> **Required action**
Print exactly the lines from the one containing "new: clock (white) [166,60,260,237]" through the last line of the listing, both included.

> **Information supplied**
^^^^
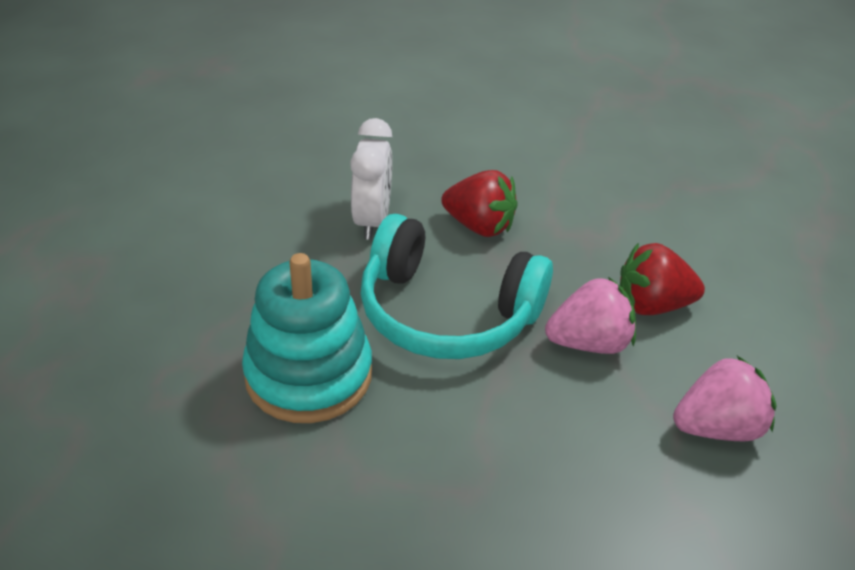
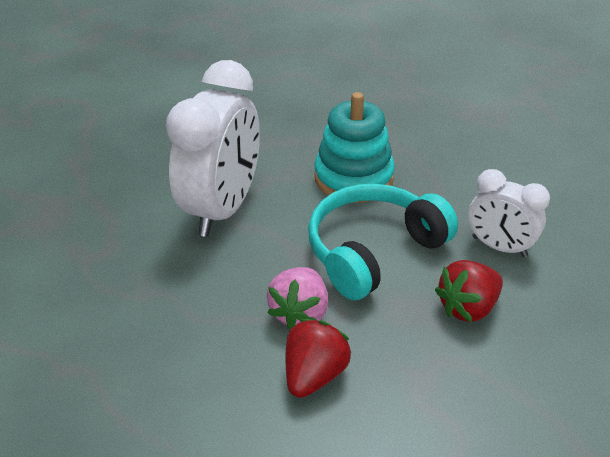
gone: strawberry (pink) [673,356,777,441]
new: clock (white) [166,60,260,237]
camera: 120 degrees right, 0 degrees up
^^^^
> **Answer to the exercise**
new: clock (white) [166,60,260,237]
camera: 120 degrees right, 0 degrees up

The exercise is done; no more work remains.